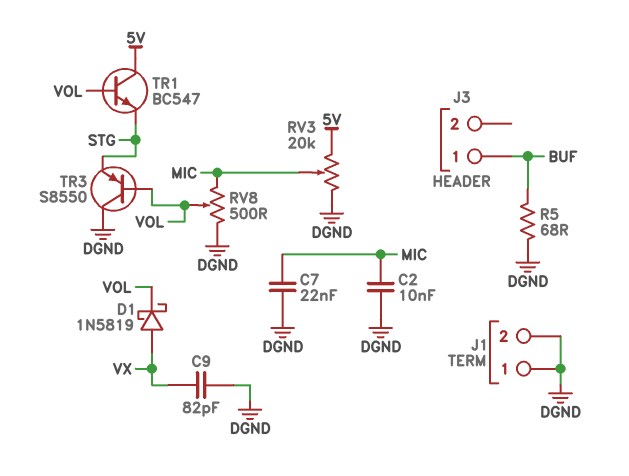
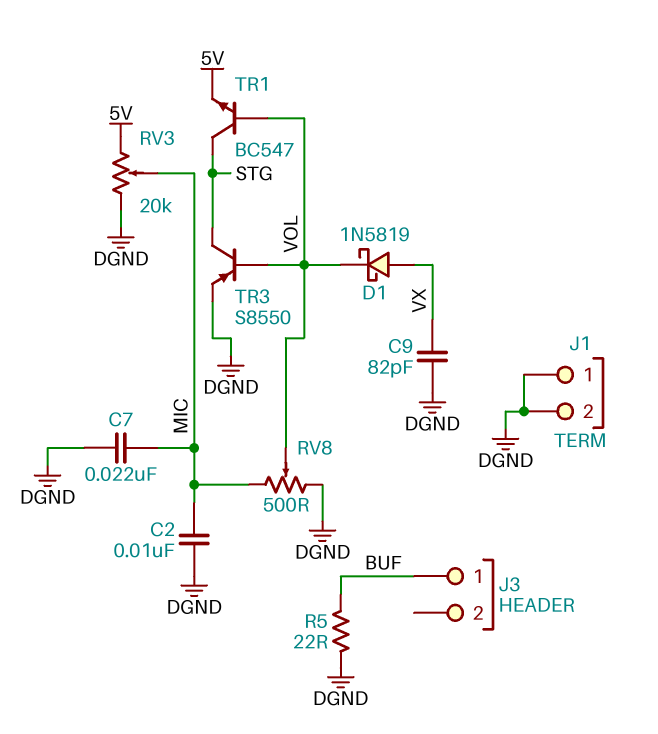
R5: 68 (BUF, DGND) -> 22 (BUF, DGND)
TR1: NPN BC547 (B VOL, C 5V, E STG) -> NPN BC547 (B VOL, C STG, E 5V)
TR3: PNP S8550 (B VOL, C DGND, E STG) -> PNP S8550 (B VOL, C STG, E DGND)

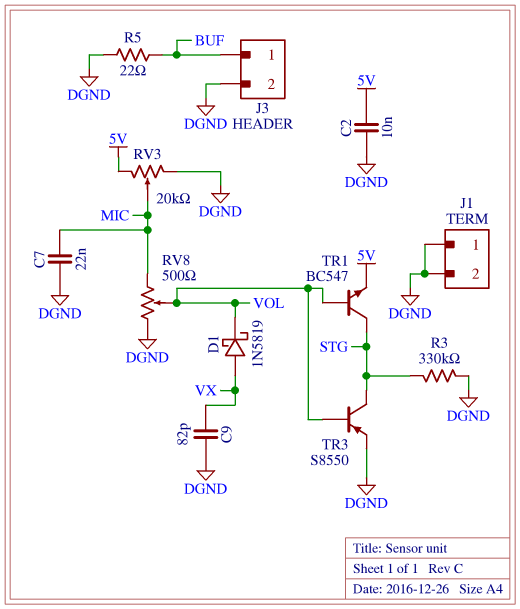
C2: 10nF (DGND, MIC) -> 10nF (5V, DGND)
J3 pin 2: none -> DGND
R3: none -> 330k (DGND, STG)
————
Would you please retype all the data exactly? Leave out whatever pictures it holds.

R5: 68 (BUF, DGND) -> 22 (BUF, DGND)
TR1: NPN BC547 (B VOL, C 5V, E STG) -> NPN BC547 (B VOL, C STG, E 5V)
TR3: PNP S8550 (B VOL, C DGND, E STG) -> PNP S8550 (B VOL, C STG, E DGND)

C2: 10nF (DGND, MIC) -> 10nF (5V, DGND)
J3 pin 2: none -> DGND
R3: none -> 330k (DGND, STG)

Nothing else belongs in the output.